» **About this exercise**
Compute how many lines in the data below hold the word "yellow", then report that number with nothing else.
##### The input #####
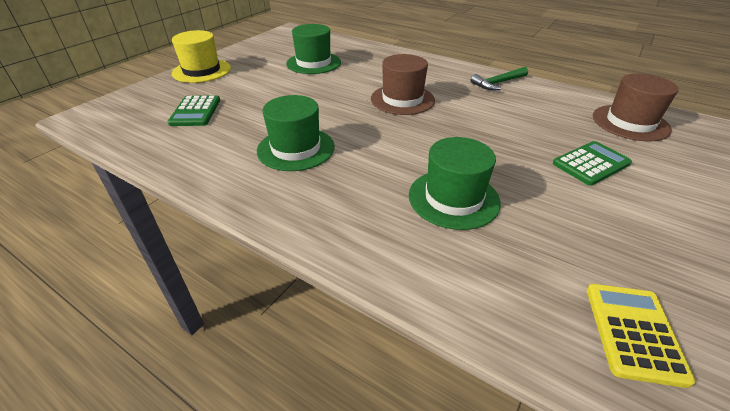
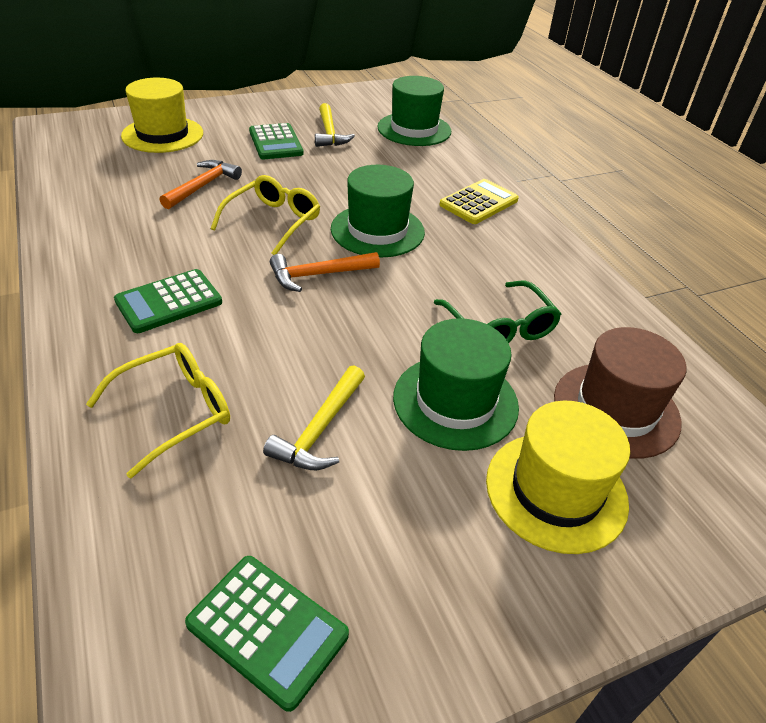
brown hat: 2 -> 1
green calculator: 2 -> 3
green glasses: 0 -> 1
green hammer: 1 -> 0
orange hammer: 0 -> 2
yellow glasses: 0 -> 2
yellow hammer: 0 -> 2
yellow hat: 1 -> 2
#####
» **Response area**
3